=== INFORMATION PROVIDED ===
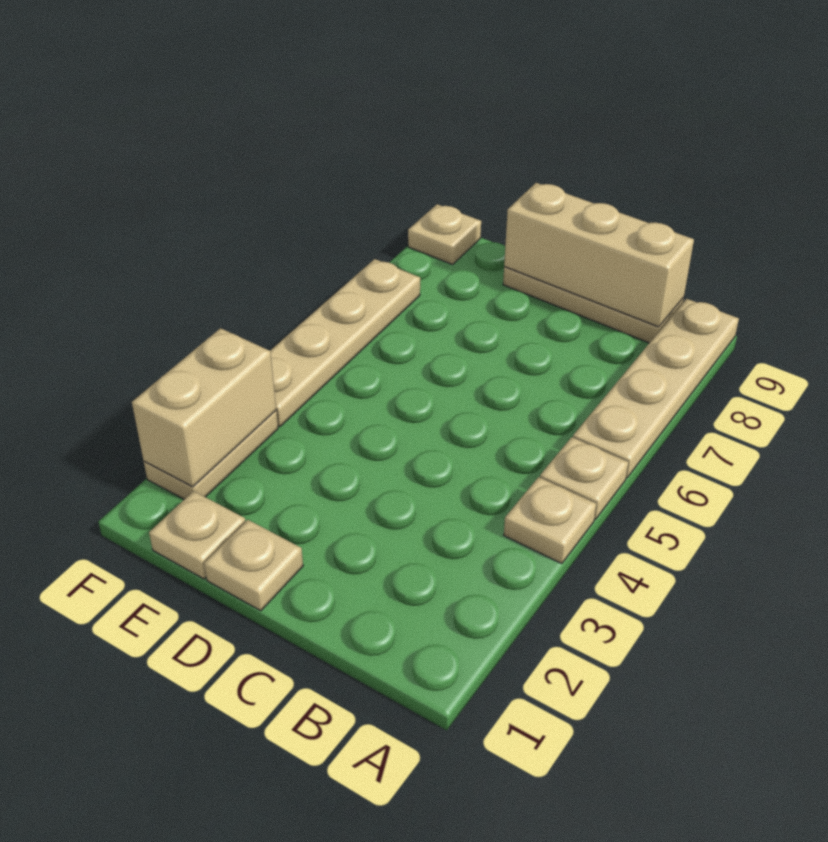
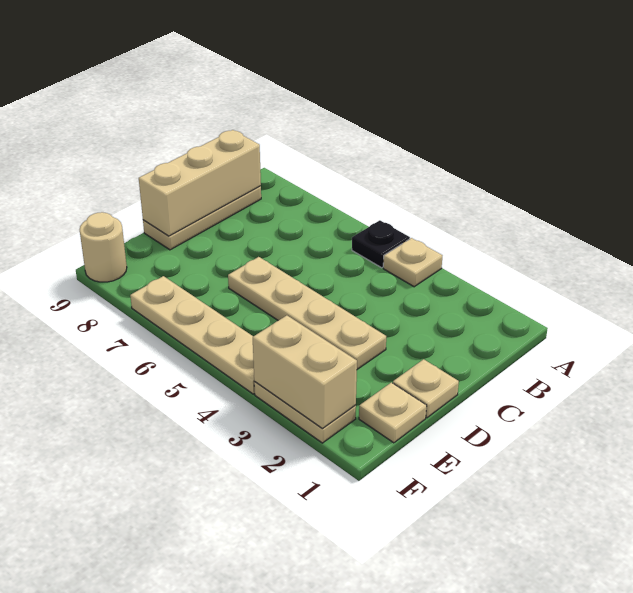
tan 1x1 plate [540,437,628,520] -> black 1x1 plate [352,220,410,268]
tan 1x4 plate [573,299,739,478] -> tan 1x4 plate moved to [228,257,386,369]
tan 1x1 plate [408,204,481,265] -> tan 1x1 round brick [80,212,127,282]

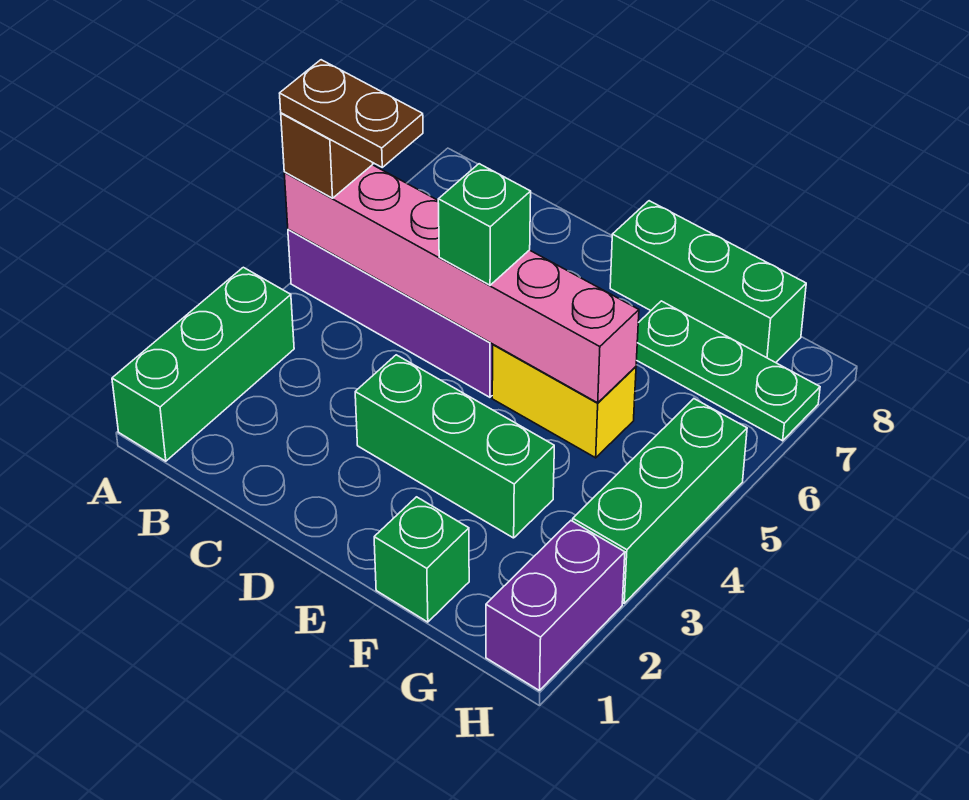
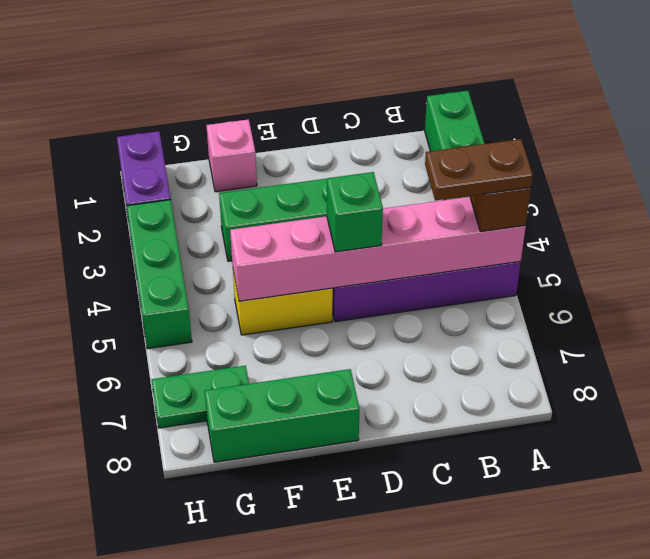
green 1x1 brick [374,497,469,622] -> pink 1x1 brick [206,119,257,192]
green 1x3 plate [637,301,820,441] -> green 1x2 plate [152,366,249,428]

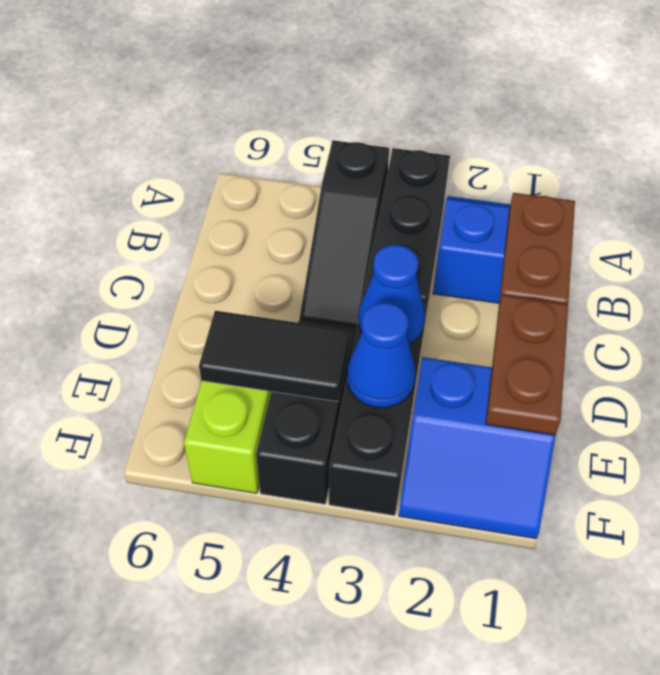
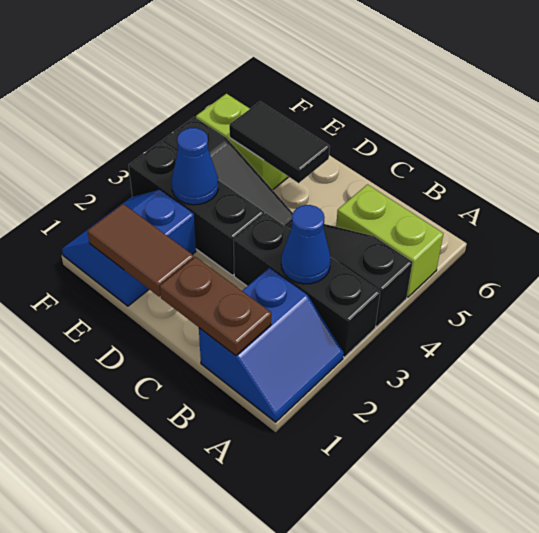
none -> lime 1x2 brick [336,184,443,297]
brown 1x2 plate [486,295,568,435] -> brown 1x2 tile [87,204,194,297]
blue 1x1 cone [359,245,424,344] -> blue 1x1 cone moved to [281,205,331,284]
black 1x2 tile [199,311,350,402] -> black 1x2 tile turned to [229,102,330,183]

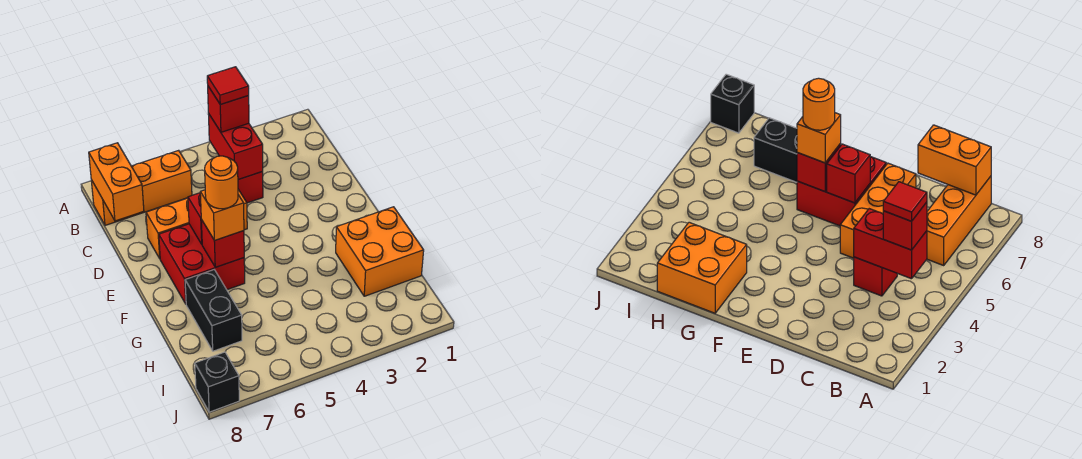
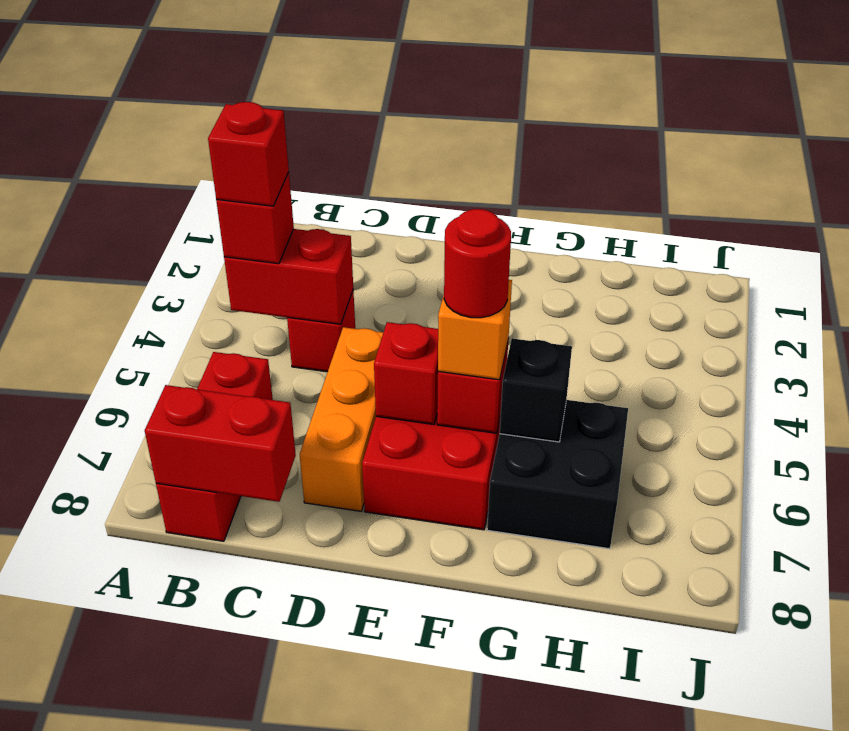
red 1x1 tile [207,67,249,104] -> red 1x1 brick [208,102,289,206]
orange 1x3 brick [91,150,192,225] -> red 1x3 brick [156,352,273,541]
orange 1x2 brick [89,143,144,221] -> red 1x2 brick [145,385,296,502]
orange 1x1 round brick [205,156,238,209] -> red 1x1 round brick [444,209,511,318]
orange 2x2 brick [336,207,424,296] -> none
black 1x2 brick [185,270,242,351] -> black 2x2 brick [487,400,628,549]
black 1x1 brick [195,352,239,412] -> black 1x1 brick moved to [500,338,572,442]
===
Leave the images out and give the rest of the data again exactly.

» OUTPUT
tan 1x1 plate [540,437,628,520] -> black 1x1 plate [352,220,410,268]
tan 1x4 plate [573,299,739,478] -> tan 1x4 plate moved to [228,257,386,369]
tan 1x1 plate [408,204,481,265] -> tan 1x1 round brick [80,212,127,282]

green 1x1 brick [374,497,469,622] -> pink 1x1 brick [206,119,257,192]
green 1x3 plate [637,301,820,441] -> green 1x2 plate [152,366,249,428]

none -> lime 1x2 brick [336,184,443,297]
brown 1x2 plate [486,295,568,435] -> brown 1x2 tile [87,204,194,297]
blue 1x1 cone [359,245,424,344] -> blue 1x1 cone moved to [281,205,331,284]
black 1x2 tile [199,311,350,402] -> black 1x2 tile turned to [229,102,330,183]

red 1x1 tile [207,67,249,104] -> red 1x1 brick [208,102,289,206]
orange 1x3 brick [91,150,192,225] -> red 1x3 brick [156,352,273,541]
orange 1x2 brick [89,143,144,221] -> red 1x2 brick [145,385,296,502]
orange 1x1 round brick [205,156,238,209] -> red 1x1 round brick [444,209,511,318]
orange 2x2 brick [336,207,424,296] -> none
black 1x2 brick [185,270,242,351] -> black 2x2 brick [487,400,628,549]
black 1x1 brick [195,352,239,412] -> black 1x1 brick moved to [500,338,572,442]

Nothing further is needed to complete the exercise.